- **EXERCISE INSTRUCTIONS**: Which lines run from the line with "wallet (purple) [384,582]" through the line with "nut (purple) [489,368]" in the entries below? Print them exactly, both ends included, and nothing more.

[Stored entries]

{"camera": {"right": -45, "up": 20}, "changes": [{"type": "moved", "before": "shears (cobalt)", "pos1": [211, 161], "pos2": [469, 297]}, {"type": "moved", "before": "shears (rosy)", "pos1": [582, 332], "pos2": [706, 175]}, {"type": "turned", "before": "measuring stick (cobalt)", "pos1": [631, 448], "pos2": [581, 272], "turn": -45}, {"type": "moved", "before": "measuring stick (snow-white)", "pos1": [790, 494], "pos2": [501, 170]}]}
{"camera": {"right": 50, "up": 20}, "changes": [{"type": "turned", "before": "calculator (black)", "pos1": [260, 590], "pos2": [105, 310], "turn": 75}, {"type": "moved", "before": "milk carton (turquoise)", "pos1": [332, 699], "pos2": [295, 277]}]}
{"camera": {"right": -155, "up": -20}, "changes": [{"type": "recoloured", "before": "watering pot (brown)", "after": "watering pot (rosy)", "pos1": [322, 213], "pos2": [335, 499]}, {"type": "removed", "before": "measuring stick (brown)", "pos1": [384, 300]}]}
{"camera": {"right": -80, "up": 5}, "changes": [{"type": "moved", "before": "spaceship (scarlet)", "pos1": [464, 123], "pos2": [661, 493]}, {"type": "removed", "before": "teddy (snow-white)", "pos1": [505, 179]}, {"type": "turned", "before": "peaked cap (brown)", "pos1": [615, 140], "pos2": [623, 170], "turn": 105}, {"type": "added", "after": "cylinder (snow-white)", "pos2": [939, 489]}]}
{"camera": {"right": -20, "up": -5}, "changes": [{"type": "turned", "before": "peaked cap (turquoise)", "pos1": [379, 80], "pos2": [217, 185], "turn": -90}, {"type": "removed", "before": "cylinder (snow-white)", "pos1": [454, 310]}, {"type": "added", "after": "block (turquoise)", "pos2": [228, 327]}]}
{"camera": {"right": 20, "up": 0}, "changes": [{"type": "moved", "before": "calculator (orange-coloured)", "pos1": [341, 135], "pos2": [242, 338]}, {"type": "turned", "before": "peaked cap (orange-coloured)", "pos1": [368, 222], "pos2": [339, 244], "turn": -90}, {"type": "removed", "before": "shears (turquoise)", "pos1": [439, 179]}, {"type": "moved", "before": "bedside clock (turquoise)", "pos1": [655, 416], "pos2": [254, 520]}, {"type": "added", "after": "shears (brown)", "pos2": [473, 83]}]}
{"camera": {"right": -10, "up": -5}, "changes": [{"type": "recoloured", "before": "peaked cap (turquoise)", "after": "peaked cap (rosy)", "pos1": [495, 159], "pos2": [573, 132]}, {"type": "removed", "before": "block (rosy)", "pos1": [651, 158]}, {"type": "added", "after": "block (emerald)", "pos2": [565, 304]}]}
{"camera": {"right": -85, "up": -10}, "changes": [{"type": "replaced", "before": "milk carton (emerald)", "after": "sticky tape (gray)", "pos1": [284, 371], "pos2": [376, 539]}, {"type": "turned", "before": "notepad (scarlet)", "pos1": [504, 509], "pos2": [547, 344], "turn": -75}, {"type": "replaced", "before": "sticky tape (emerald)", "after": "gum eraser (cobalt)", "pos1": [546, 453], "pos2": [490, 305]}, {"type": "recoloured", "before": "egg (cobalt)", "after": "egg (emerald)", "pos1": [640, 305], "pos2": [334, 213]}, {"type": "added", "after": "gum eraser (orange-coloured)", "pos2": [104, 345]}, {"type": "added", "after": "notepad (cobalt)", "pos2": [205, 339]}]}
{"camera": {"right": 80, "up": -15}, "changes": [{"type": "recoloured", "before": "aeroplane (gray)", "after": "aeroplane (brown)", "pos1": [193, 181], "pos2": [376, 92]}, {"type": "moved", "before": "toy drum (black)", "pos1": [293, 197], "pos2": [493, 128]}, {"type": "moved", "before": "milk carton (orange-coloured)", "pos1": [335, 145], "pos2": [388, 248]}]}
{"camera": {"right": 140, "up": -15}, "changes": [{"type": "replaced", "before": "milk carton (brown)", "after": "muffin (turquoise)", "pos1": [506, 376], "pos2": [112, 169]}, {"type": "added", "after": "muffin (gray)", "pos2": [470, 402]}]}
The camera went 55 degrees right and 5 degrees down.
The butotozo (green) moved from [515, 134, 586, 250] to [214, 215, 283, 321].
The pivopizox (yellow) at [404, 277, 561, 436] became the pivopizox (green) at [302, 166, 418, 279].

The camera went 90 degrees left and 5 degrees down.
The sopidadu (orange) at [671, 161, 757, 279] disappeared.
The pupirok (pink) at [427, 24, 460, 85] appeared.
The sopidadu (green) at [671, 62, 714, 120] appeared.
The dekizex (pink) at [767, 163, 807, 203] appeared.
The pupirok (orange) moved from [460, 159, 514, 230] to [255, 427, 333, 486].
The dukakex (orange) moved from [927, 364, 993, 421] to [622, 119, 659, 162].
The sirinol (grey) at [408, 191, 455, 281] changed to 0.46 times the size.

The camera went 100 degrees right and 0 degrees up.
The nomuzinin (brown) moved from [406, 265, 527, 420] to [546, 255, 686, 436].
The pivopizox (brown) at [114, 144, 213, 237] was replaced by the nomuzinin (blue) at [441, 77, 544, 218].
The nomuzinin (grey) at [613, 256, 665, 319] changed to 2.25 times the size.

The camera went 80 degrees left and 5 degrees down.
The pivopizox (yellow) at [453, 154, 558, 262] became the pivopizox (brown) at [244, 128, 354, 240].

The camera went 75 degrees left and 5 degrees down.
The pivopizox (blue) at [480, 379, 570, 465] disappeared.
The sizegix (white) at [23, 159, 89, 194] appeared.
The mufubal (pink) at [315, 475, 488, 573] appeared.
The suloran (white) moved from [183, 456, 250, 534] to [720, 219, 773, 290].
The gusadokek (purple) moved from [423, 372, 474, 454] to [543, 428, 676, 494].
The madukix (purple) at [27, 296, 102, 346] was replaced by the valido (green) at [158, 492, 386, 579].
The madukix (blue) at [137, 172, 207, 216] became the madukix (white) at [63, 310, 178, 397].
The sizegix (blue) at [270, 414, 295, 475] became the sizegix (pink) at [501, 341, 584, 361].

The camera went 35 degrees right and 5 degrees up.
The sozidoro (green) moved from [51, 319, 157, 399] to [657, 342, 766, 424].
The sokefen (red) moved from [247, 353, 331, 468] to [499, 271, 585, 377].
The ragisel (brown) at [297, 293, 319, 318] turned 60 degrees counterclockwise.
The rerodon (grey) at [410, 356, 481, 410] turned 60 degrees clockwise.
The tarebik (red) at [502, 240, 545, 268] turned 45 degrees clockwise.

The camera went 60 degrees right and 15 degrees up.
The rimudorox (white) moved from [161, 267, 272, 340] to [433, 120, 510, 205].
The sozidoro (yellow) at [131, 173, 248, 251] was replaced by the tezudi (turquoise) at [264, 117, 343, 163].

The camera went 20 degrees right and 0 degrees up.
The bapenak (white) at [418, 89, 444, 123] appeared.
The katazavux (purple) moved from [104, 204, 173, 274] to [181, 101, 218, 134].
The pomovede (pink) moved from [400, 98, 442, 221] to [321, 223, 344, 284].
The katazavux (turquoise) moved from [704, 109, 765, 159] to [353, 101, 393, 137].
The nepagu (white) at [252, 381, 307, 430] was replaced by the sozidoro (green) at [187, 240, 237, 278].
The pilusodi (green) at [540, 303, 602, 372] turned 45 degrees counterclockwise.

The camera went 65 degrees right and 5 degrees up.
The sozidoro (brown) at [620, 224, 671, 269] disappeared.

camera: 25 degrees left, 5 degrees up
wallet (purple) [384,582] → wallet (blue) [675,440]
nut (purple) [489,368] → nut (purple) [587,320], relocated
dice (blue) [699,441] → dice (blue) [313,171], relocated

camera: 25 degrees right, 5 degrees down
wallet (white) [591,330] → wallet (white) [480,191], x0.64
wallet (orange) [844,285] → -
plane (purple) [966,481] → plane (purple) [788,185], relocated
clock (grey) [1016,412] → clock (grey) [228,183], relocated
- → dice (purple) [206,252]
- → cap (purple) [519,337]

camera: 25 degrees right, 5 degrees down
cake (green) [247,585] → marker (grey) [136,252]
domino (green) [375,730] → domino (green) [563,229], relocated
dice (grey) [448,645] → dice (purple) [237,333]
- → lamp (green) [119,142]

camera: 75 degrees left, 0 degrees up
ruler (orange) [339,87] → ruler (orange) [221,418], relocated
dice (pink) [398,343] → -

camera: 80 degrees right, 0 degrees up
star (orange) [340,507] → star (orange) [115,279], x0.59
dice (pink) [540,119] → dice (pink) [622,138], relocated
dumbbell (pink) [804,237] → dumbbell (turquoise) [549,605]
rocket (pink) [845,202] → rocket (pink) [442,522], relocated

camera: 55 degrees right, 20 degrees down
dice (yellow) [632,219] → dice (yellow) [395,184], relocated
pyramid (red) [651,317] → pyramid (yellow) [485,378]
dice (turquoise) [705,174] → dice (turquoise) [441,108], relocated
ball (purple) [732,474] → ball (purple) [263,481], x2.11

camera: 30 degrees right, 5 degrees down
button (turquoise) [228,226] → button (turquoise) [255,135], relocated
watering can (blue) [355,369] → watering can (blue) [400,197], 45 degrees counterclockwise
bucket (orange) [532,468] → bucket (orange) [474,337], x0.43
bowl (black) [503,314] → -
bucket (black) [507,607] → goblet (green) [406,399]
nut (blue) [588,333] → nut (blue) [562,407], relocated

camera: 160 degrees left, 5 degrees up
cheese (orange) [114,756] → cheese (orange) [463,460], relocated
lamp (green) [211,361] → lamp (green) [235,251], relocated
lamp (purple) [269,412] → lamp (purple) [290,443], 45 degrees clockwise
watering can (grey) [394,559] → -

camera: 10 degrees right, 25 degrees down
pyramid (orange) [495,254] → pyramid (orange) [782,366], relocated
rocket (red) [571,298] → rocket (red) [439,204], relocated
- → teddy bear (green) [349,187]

- **SOLVED EXERCISE**:
wallet (purple) [384,582] → wallet (blue) [675,440]
nut (purple) [489,368] → nut (purple) [587,320], relocated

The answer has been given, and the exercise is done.